Look through the data below and show every line that includes "grey".

▸ MATERIAL PROVIDED
---*---

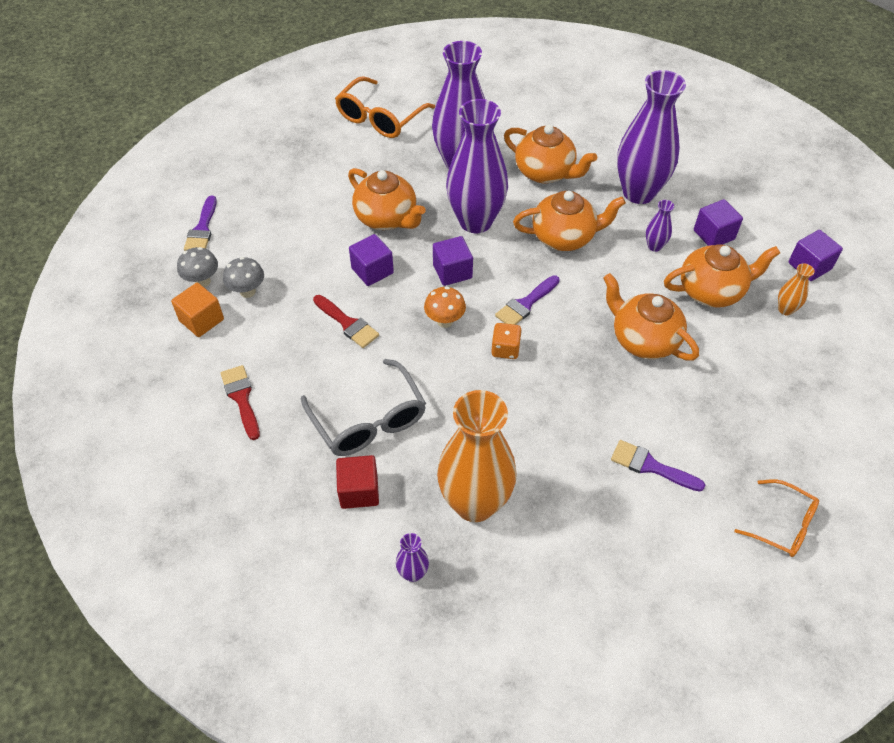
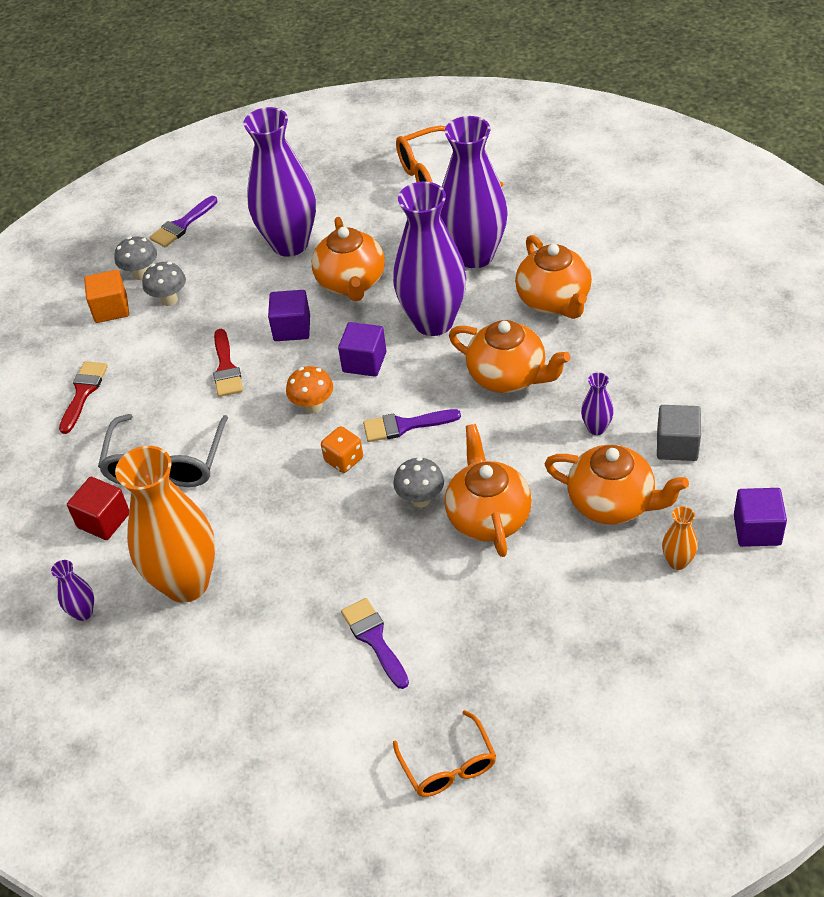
camera: 40 degrees right, 5 degrees down
purple vase [617,70,686,204] -> purple vase moved to [244,107,316,257]
purple cube [694,199,743,246] -> grey cube [657,405,701,461]
none -> grey mushroom [393,457,444,507]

---*---

▸ EXERCISE OUTPUT
purple cube [694,199,743,246] -> grey cube [657,405,701,461]
none -> grey mushroom [393,457,444,507]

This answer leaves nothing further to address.